[Object tracking records]
········
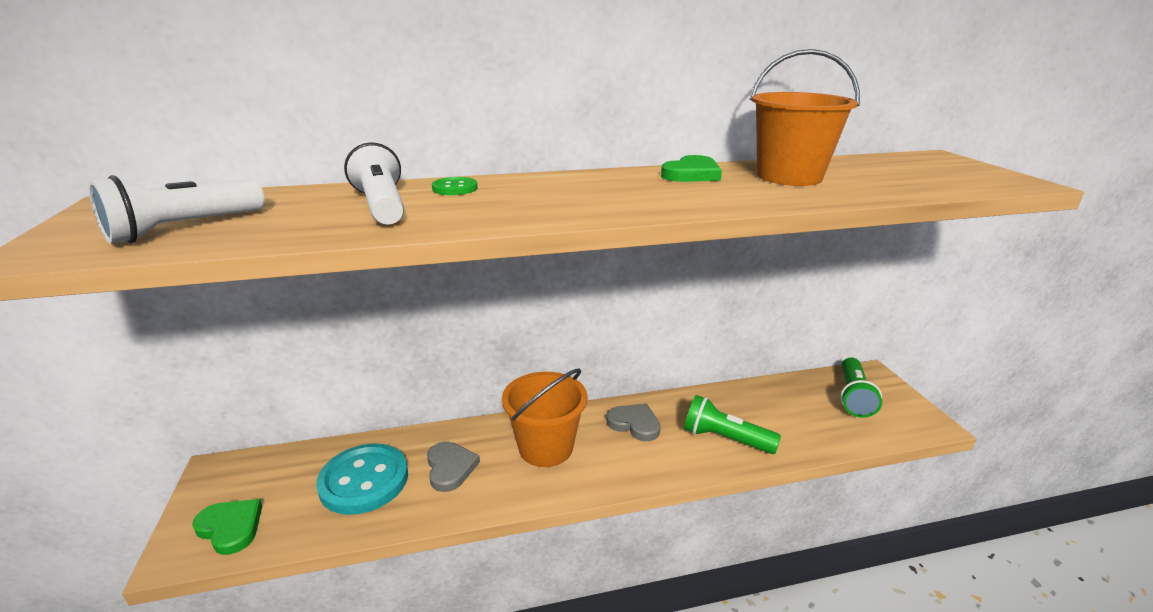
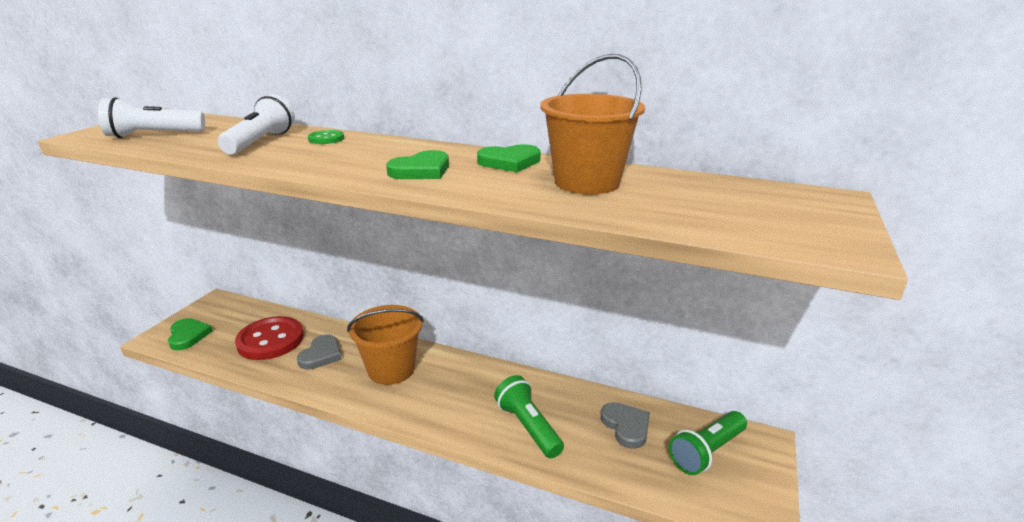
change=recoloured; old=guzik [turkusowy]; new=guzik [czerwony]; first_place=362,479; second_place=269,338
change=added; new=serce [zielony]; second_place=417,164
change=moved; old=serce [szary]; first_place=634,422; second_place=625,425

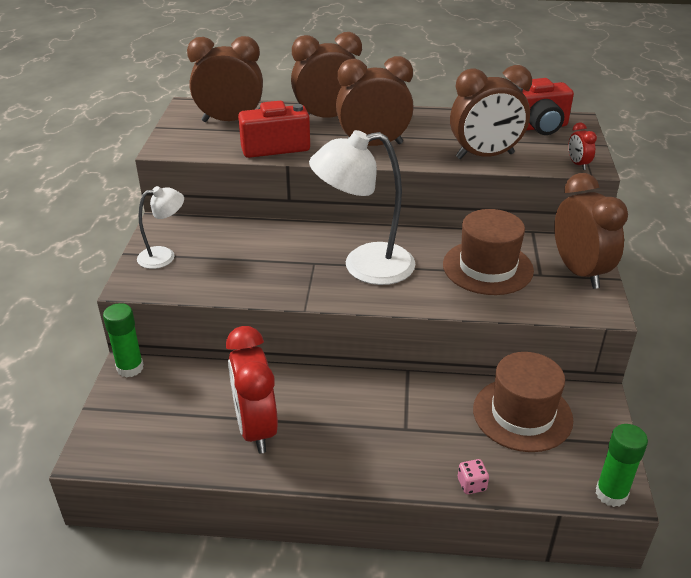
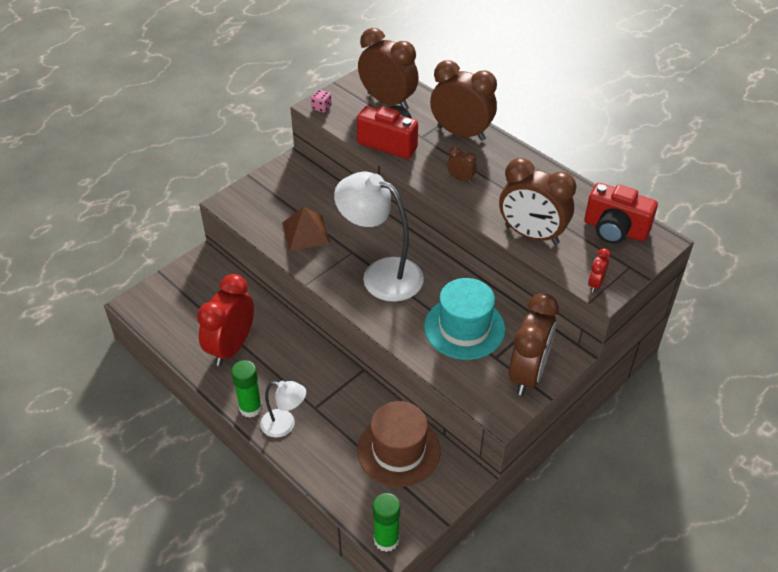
change=moved; old=klej w sztyfcie [zielony]; first_place=123,340; second_place=246,389
change=moved; old=lampka [biały]; first_place=160,227; second_place=283,409
change=added; new=piramida [brązowy]; second_place=306,229
change=moved; old=kostka do gry [różowy]; first_place=473,476; second_place=321,101
change=recoloured; old=kapelusz [brązowy]; new=kapelusz [turkusowy]; first_place=488,252; second_place=464,319
change=resized; old=budzik [brązowy]; first_place=375,101; second_place=462,165; factor=0.43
········
→ **TASK DETAILS**: Working from the entries above, find every line in which the word "zielony" occurs and copy it.

→ **SOLVED EXERCISE**:
change=added; new=serce [zielony]; second_place=417,164
change=moved; old=klej w sztyfcie [zielony]; first_place=123,340; second_place=246,389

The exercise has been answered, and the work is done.